[A run of records]
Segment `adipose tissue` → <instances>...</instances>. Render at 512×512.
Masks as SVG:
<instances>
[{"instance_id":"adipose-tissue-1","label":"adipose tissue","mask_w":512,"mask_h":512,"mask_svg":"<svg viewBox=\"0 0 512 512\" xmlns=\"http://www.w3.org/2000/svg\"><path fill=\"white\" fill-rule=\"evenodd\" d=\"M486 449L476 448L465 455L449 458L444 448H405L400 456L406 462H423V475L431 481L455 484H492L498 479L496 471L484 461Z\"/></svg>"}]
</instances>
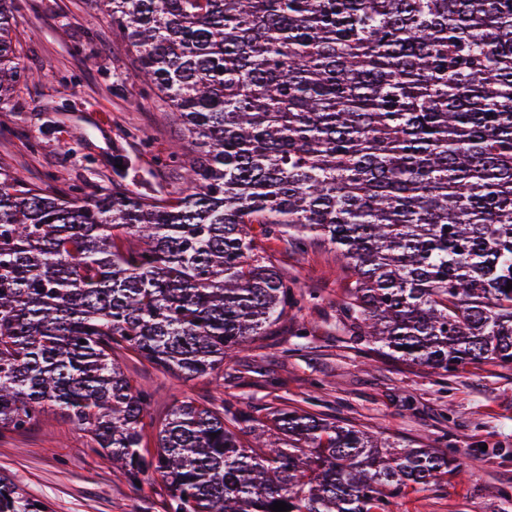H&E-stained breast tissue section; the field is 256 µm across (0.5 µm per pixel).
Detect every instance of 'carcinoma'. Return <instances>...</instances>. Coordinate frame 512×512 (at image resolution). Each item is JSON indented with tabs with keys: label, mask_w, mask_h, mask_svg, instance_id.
I'll return each mask as SVG.
<instances>
[{
	"label": "carcinoma",
	"mask_w": 512,
	"mask_h": 512,
	"mask_svg": "<svg viewBox=\"0 0 512 512\" xmlns=\"http://www.w3.org/2000/svg\"><path fill=\"white\" fill-rule=\"evenodd\" d=\"M92 2L198 156L168 201L0 166V428L59 408L129 484L161 479L166 512H388L459 472L446 448L189 397L151 452V394L118 356L191 379L302 310L258 224L336 249L371 350L450 375L512 365V0ZM13 10L0 0V98L20 76ZM44 505L0 475V512Z\"/></svg>",
	"instance_id": "obj_1"
}]
</instances>
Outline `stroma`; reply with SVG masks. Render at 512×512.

## Stated goal
Reproduce every entry word for word, but omit the pictures.

## Task answer
Segment `adipose tissue` → <instances>...</instances>. Render at 512×512.
Masks as SVG:
<instances>
[{"instance_id":"adipose-tissue-1","label":"adipose tissue","mask_w":512,"mask_h":512,"mask_svg":"<svg viewBox=\"0 0 512 512\" xmlns=\"http://www.w3.org/2000/svg\"><path fill=\"white\" fill-rule=\"evenodd\" d=\"M486 449L476 448L465 455L449 458L444 448H405L400 456L406 462H423V475L431 481L455 484H492L498 479L496 471L484 461Z\"/></svg>"}]
</instances>
H&E-stained breast tissue section; the field is 256 µm across (0.5 µm per pixel).
Detect every instance of 'carcinoma'. Return <instances>...</instances>. Coordinate frame 512×512 (at image resolution). Each item is JSON indented with tabs with keys: label, mask_w, mask_h, mask_svg, instance_id.
I'll return each mask as SVG.
<instances>
[{
	"label": "carcinoma",
	"mask_w": 512,
	"mask_h": 512,
	"mask_svg": "<svg viewBox=\"0 0 512 512\" xmlns=\"http://www.w3.org/2000/svg\"><path fill=\"white\" fill-rule=\"evenodd\" d=\"M92 2L198 156L168 201L0 166V428L59 408L129 484L161 479L166 512H388L459 472L446 448L189 397L151 452V394L118 356L191 379L302 310L258 224L336 249L371 350L450 375L512 365V0ZM13 10L0 0V98L20 76ZM44 505L0 475V512Z\"/></svg>",
	"instance_id": "obj_1"
}]
</instances>
Outline `stroma`; reply with SVG masks. Render at 512×512.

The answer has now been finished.